*** Data shown

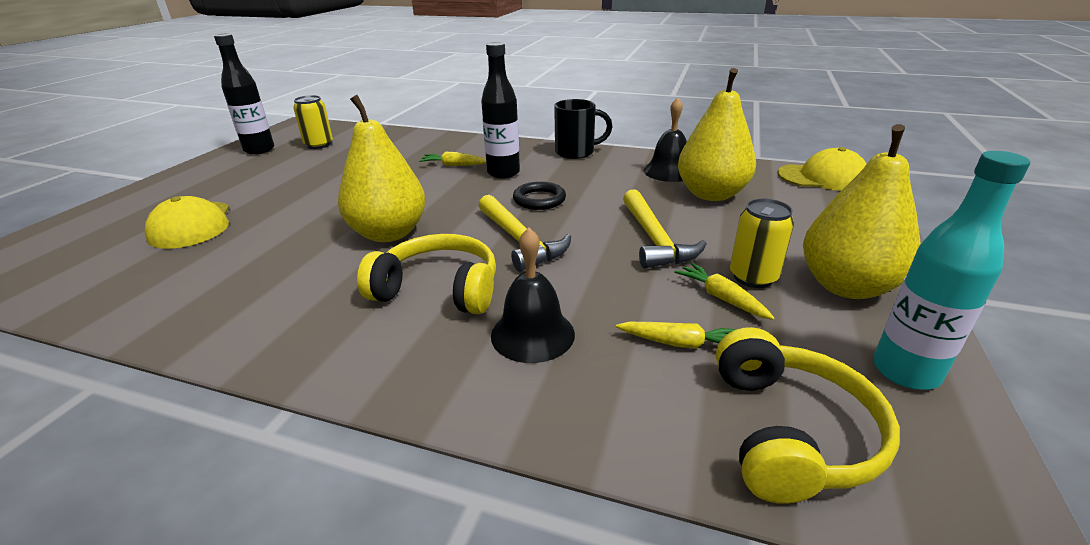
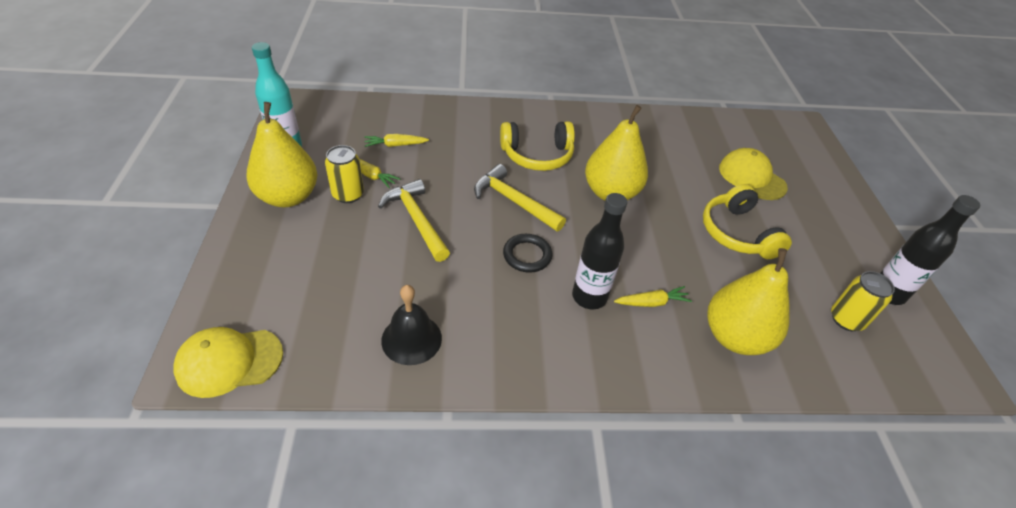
camera: 155 degrees right, 15 degrees up
(532, 334) = (470, 139): black bell -> none
(576, 152) = (535, 369): black mug -> none
(711, 194) = (366, 296): yellow pear -> yellow pear (735, 337)
(790, 432) = (351, 117): yellow headphones -> yellow headphones (737, 233)

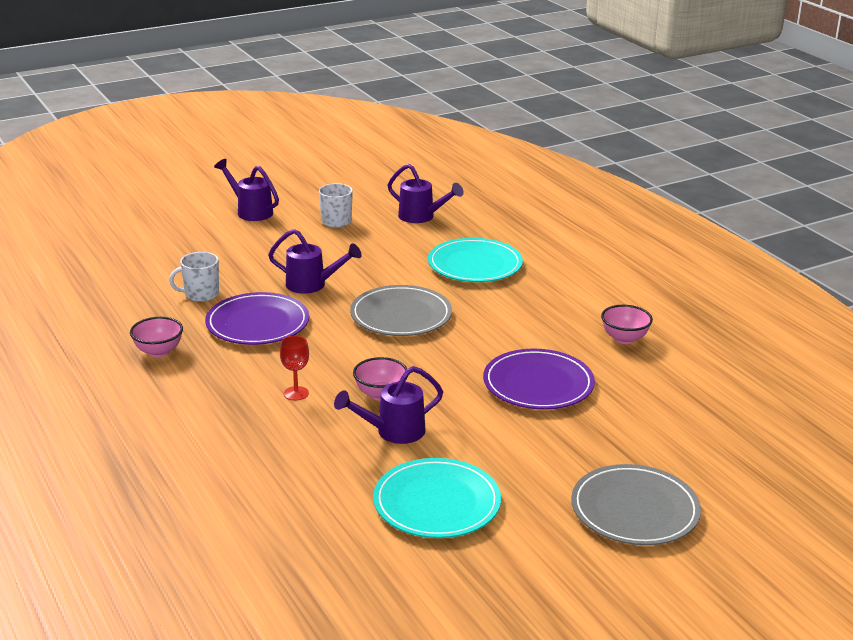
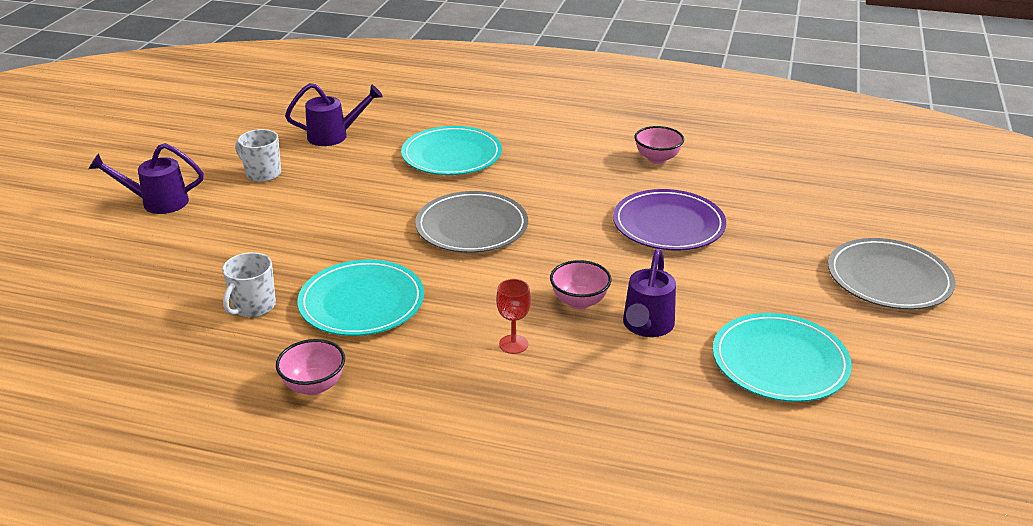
camera: 45 degrees left, 5 degrees up
(257, 323) = (361, 302): purple plate -> turquoise plate
(312, 285) = (346, 241): purple watering can -> none

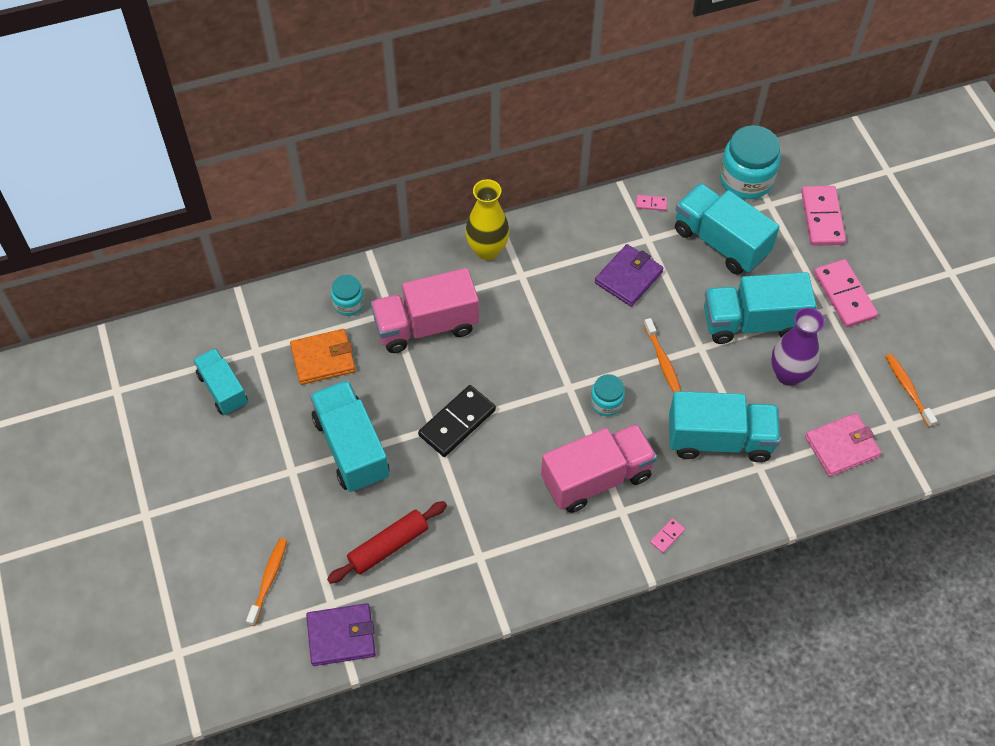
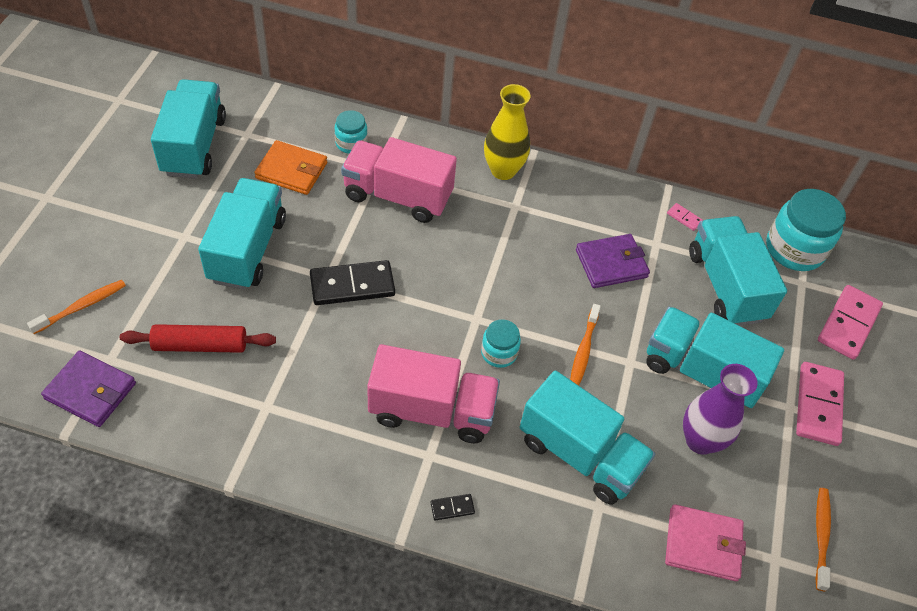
camera: 30 degrees right, 5 degrees down
(223, 389) = (194, 146): turquoise truck -> turquoise truck, size x1.58
(667, 536) = (452, 508): pink domino -> black domino

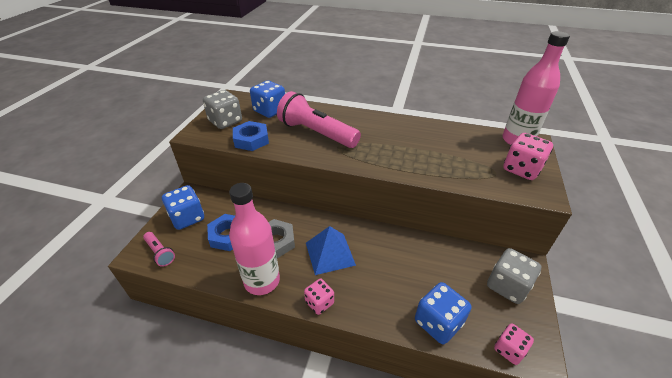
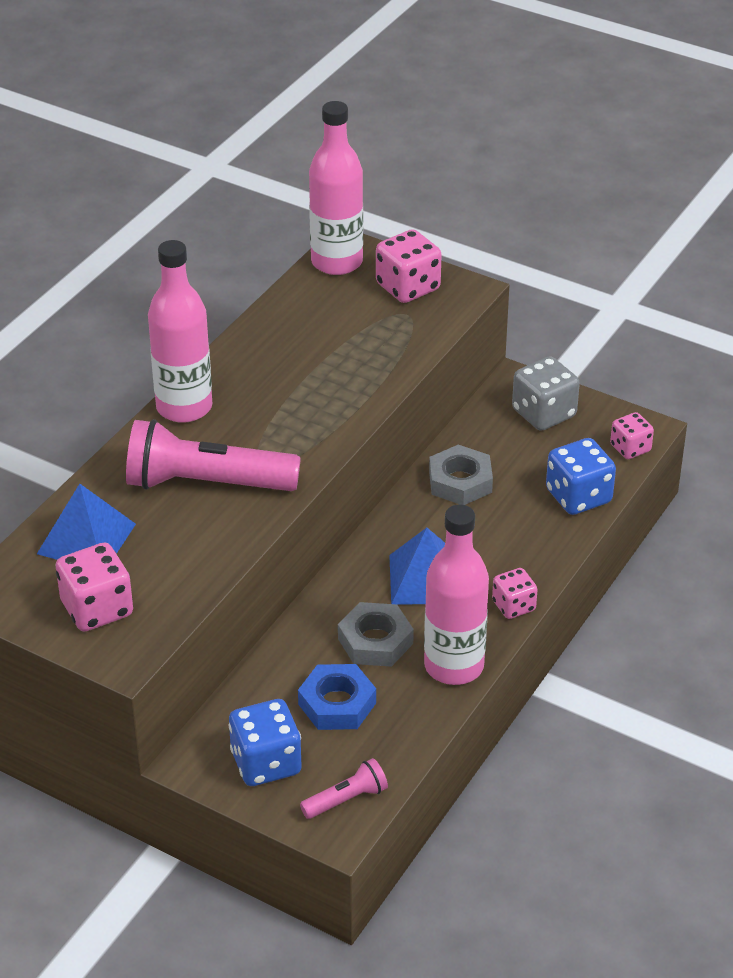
camera: 75 degrees left, 0 degrees up
(225, 121) = (97, 609): grey dice -> pink dice
(251, 140) = (188, 574): blue nut -> none
(270, 111) = (86, 538): blue dice -> blue pyramid
(316, 133) = (206, 483): pink flashlight -> pink flashlight turned 45 degrees clockwise
(367, 117) = (184, 407): none -> pink bottle
(417, 254) = (460, 482): none -> grey nut

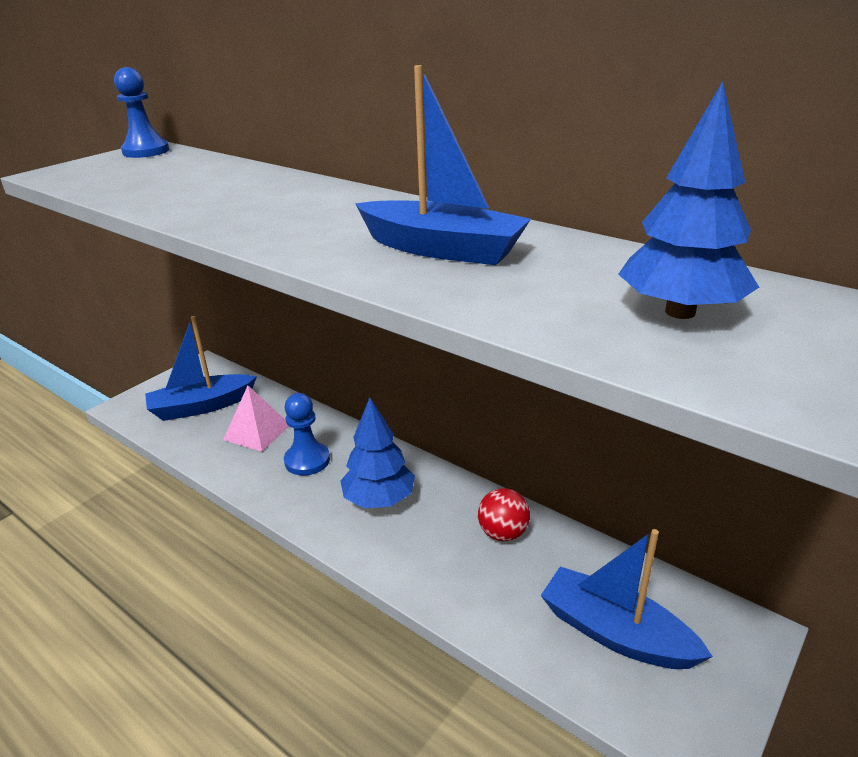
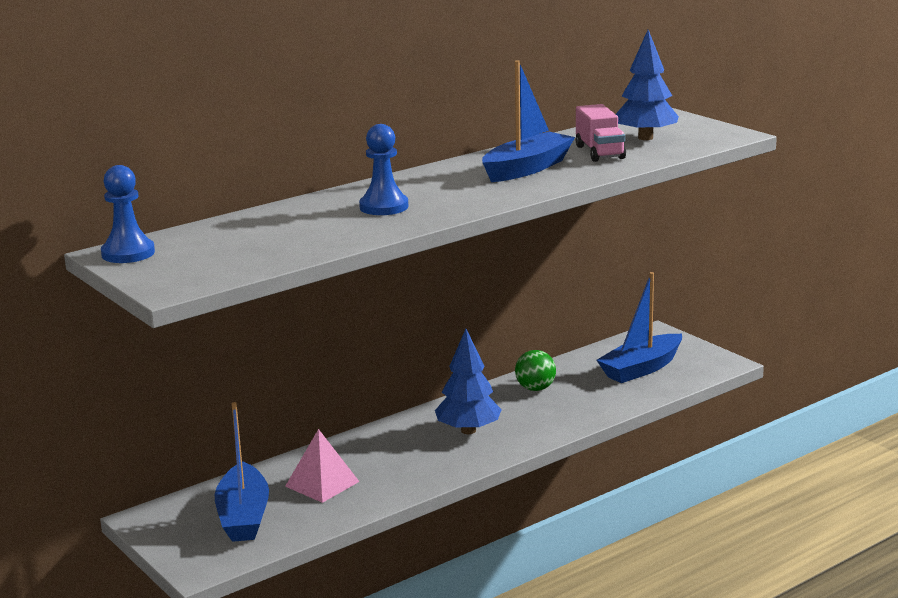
camera: 75 degrees left, 10 degrees down
(307, 460) = (390, 459): blue pawn -> blue pawn (384, 207)
(503, 533) = (535, 388): red ball -> green ball
(558, 285) = (599, 152): none -> pink truck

******

● **Activity**
Pictures aside, please output the whole listing exactly as it appears above.

● **Written response**
camera: 155 degrees right, 15 degrees up
(532, 334) = (470, 139): black bell -> none
(576, 152) = (535, 369): black mug -> none
(711, 194) = (366, 296): yellow pear -> yellow pear (735, 337)
(790, 432) = (351, 117): yellow headphones -> yellow headphones (737, 233)

camera: 45 degrees left, 5 degrees up
(257, 323) = (361, 302): purple plate -> turquoise plate
(312, 285) = (346, 241): purple watering can -> none

camera: 30 degrees right, 5 degrees down
(223, 389) = (194, 146): turquoise truck -> turquoise truck, size x1.58
(667, 536) = (452, 508): pink domino -> black domino

camera: 75 degrees left, 0 degrees up
(225, 121) = (97, 609): grey dice -> pink dice
(251, 140) = (188, 574): blue nut -> none
(270, 111) = (86, 538): blue dice -> blue pyramid
(316, 133) = (206, 483): pink flashlight -> pink flashlight turned 45 degrees clockwise
(367, 117) = (184, 407): none -> pink bottle
(417, 254) = (460, 482): none -> grey nut

camera: 75 degrees left, 10 degrees down
(307, 460) = (390, 459): blue pawn -> blue pawn (384, 207)
(503, 533) = (535, 388): red ball -> green ball
(558, 285) = (599, 152): none -> pink truck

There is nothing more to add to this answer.